#### Task goal
Copy nothing but the text: repeat each entry exactly and drop the images.

● ● ● ●

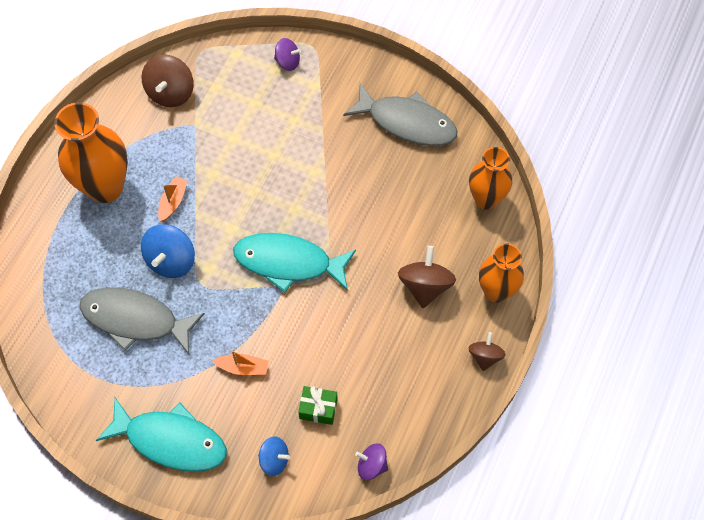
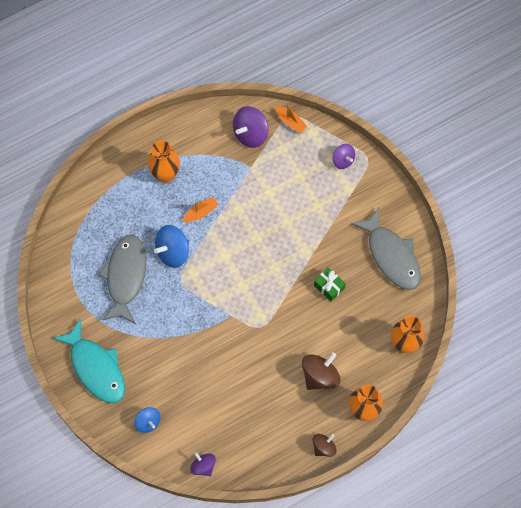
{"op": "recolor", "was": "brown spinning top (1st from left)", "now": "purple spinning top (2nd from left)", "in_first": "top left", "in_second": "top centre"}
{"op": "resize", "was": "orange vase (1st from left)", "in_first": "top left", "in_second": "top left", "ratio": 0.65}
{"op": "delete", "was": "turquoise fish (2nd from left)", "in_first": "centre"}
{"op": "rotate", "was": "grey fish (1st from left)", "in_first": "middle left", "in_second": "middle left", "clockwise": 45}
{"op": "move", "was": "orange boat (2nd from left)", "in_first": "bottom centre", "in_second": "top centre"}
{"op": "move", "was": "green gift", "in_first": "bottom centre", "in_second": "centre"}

● ● ● ●

#### Output below
{"op": "recolor", "was": "brown spinning top (1st from left)", "now": "purple spinning top (2nd from left)", "in_first": "top left", "in_second": "top centre"}
{"op": "resize", "was": "orange vase (1st from left)", "in_first": "top left", "in_second": "top left", "ratio": 0.65}
{"op": "delete", "was": "turquoise fish (2nd from left)", "in_first": "centre"}
{"op": "rotate", "was": "grey fish (1st from left)", "in_first": "middle left", "in_second": "middle left", "clockwise": 45}
{"op": "move", "was": "orange boat (2nd from left)", "in_first": "bottom centre", "in_second": "top centre"}
{"op": "move", "was": "green gift", "in_first": "bottom centre", "in_second": "centre"}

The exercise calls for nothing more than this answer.